__What you will do__:
Here is the task for the listing below: output exactly the lines from the one containing "C5: none -> 220nF (GND, VEE)" through the one containing "L203: 47uH (GND, W18) -> 47uH (GND, W16)", and leave out the pictures.

__Data extract__:
--------------------------------

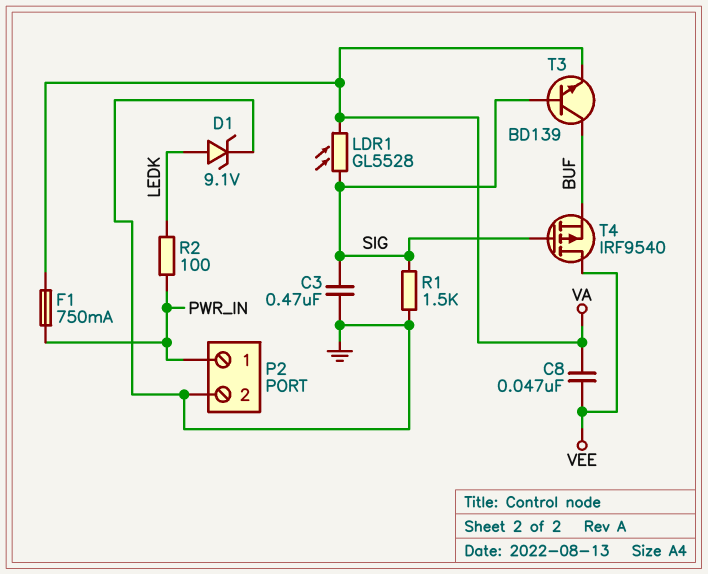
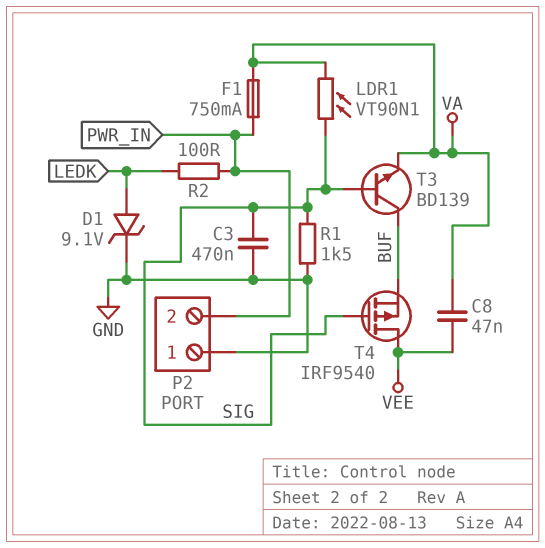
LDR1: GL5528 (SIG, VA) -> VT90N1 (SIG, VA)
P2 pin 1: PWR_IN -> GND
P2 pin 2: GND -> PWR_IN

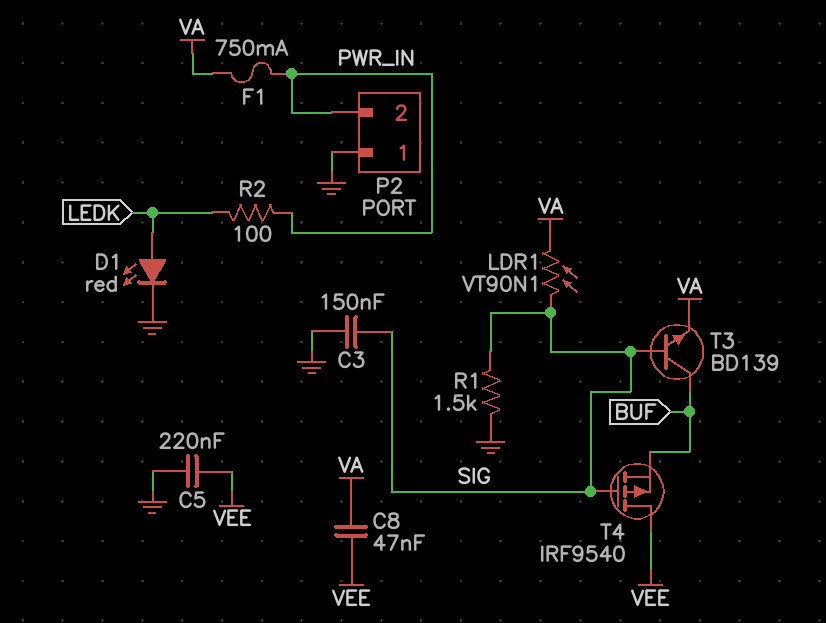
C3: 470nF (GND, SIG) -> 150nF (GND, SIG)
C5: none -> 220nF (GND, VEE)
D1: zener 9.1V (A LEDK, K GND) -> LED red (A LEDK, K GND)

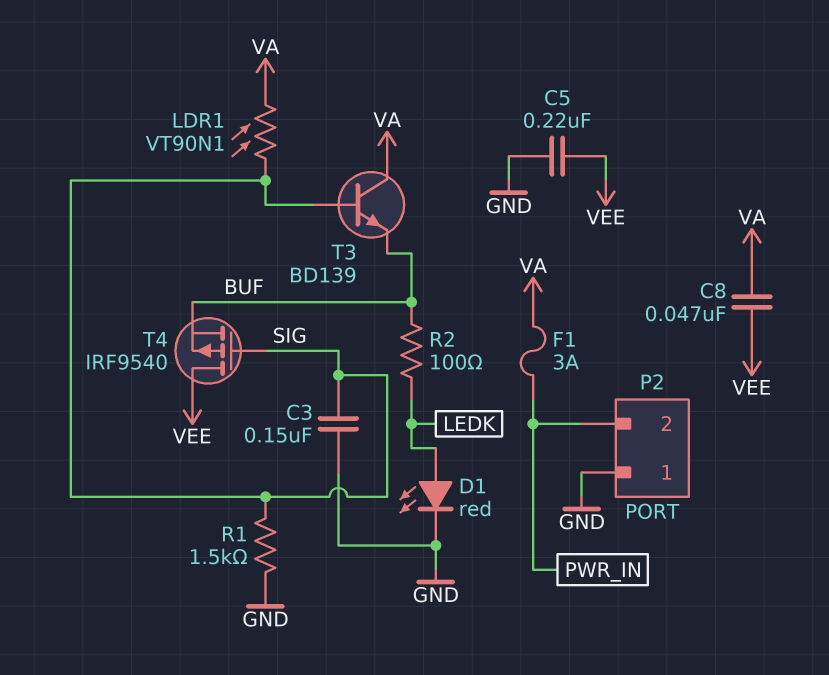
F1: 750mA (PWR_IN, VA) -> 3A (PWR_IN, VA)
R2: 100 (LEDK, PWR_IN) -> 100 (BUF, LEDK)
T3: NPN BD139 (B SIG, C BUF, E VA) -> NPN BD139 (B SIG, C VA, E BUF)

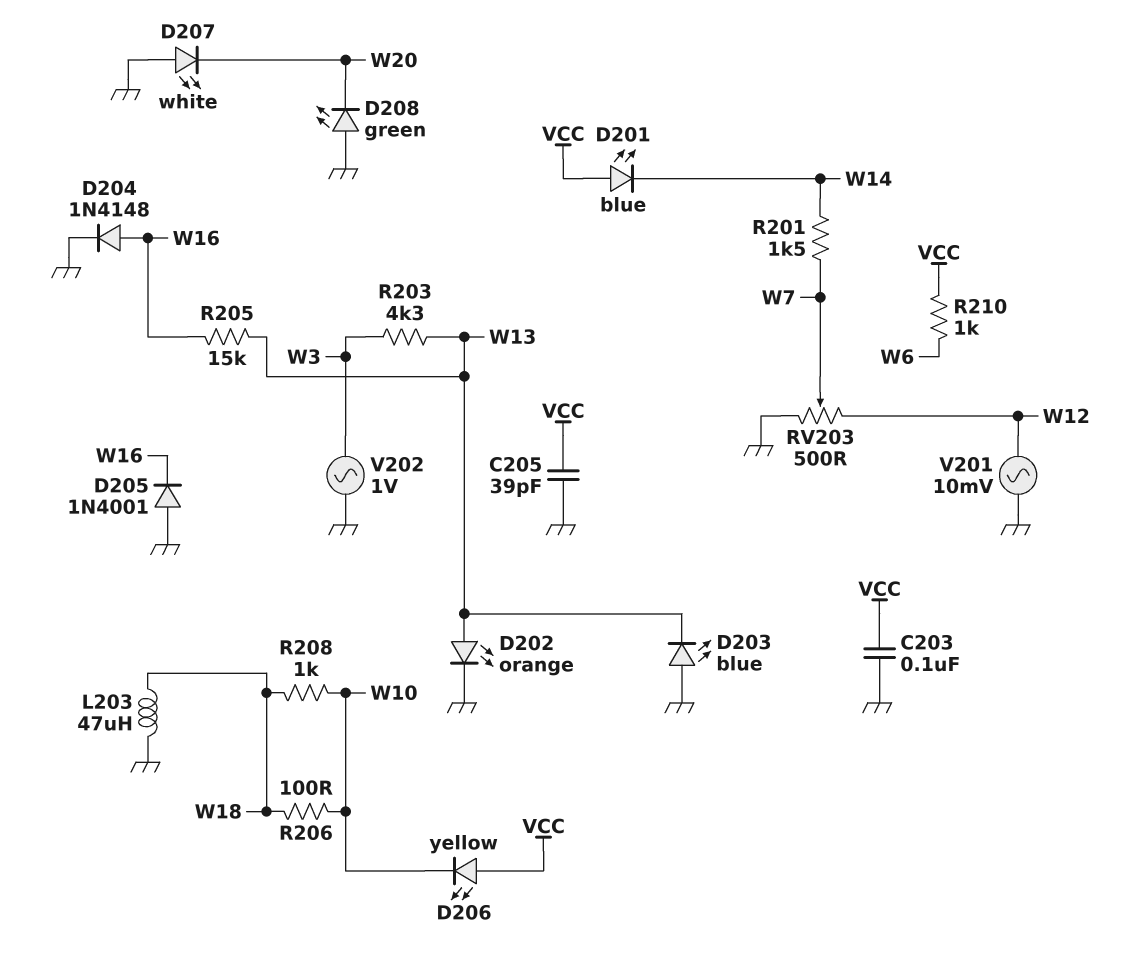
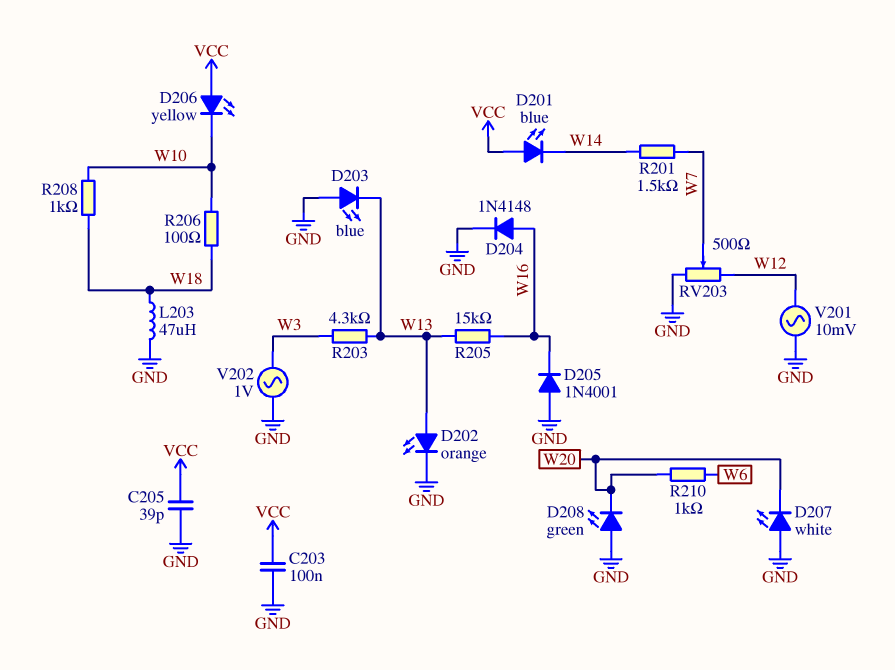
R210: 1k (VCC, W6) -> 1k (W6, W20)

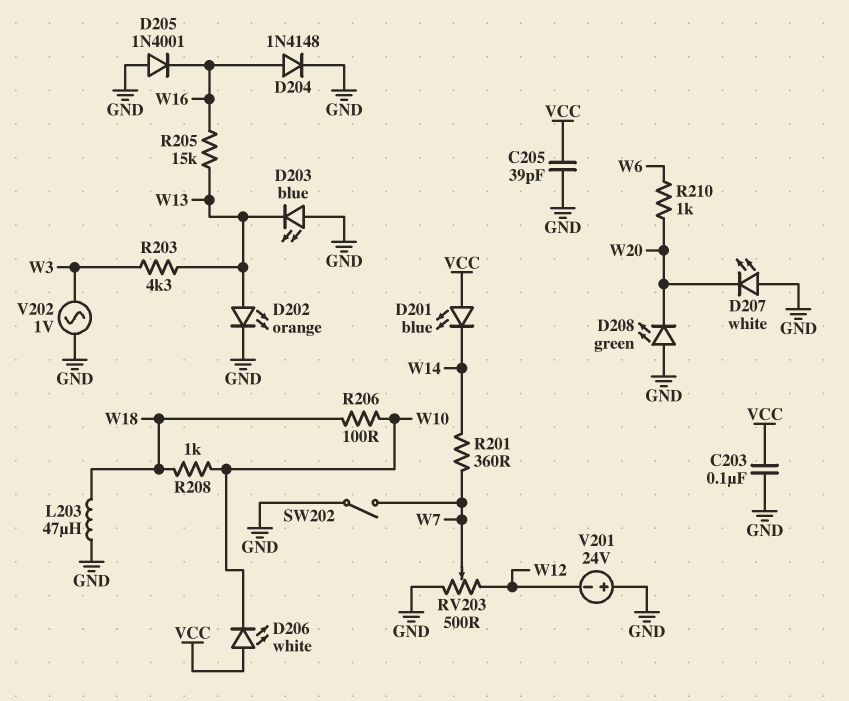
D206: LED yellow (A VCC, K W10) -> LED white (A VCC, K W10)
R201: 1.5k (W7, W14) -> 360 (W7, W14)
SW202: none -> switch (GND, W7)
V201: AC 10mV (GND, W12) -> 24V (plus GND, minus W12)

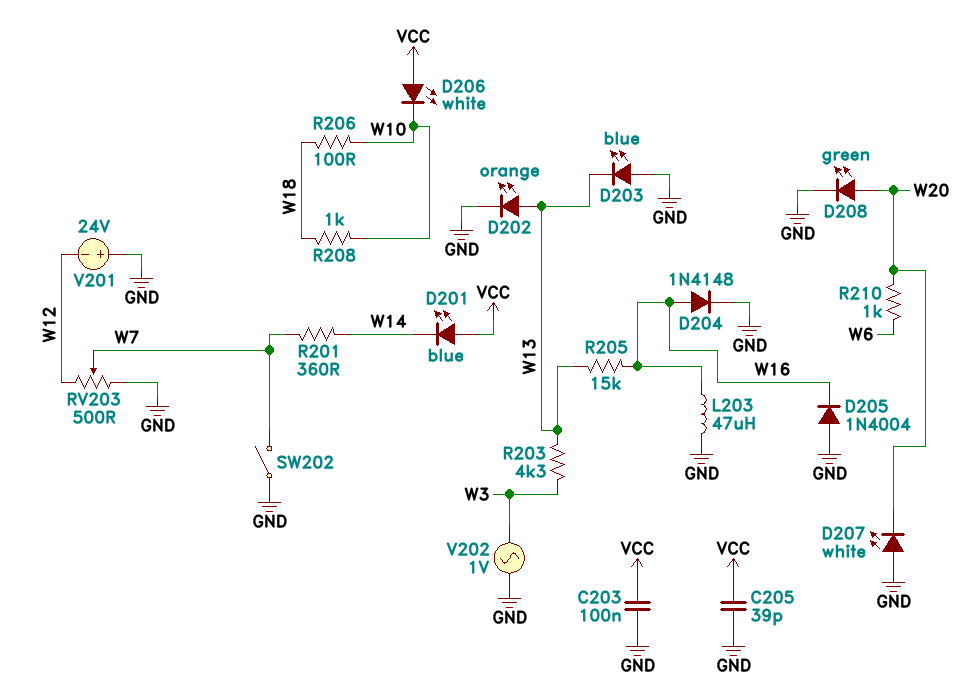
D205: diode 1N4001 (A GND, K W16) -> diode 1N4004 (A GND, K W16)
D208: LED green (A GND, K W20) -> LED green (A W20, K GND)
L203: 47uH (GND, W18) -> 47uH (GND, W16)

--------------------------------

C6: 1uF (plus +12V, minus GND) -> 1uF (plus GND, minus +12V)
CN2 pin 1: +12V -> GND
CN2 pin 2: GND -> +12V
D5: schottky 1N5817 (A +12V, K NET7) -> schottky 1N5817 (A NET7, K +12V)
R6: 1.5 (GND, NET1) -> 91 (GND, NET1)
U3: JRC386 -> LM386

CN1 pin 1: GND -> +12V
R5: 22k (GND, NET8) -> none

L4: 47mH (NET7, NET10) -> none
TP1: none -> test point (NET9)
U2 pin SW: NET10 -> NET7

--------------------------------

__Response box__:
C5: none -> 220nF (GND, VEE)
D1: zener 9.1V (A LEDK, K GND) -> LED red (A LEDK, K GND)

F1: 750mA (PWR_IN, VA) -> 3A (PWR_IN, VA)
R2: 100 (LEDK, PWR_IN) -> 100 (BUF, LEDK)
T3: NPN BD139 (B SIG, C BUF, E VA) -> NPN BD139 (B SIG, C VA, E BUF)

R210: 1k (VCC, W6) -> 1k (W6, W20)

D206: LED yellow (A VCC, K W10) -> LED white (A VCC, K W10)
R201: 1.5k (W7, W14) -> 360 (W7, W14)
SW202: none -> switch (GND, W7)
V201: AC 10mV (GND, W12) -> 24V (plus GND, minus W12)

D205: diode 1N4001 (A GND, K W16) -> diode 1N4004 (A GND, K W16)
D208: LED green (A GND, K W20) -> LED green (A W20, K GND)
L203: 47uH (GND, W18) -> 47uH (GND, W16)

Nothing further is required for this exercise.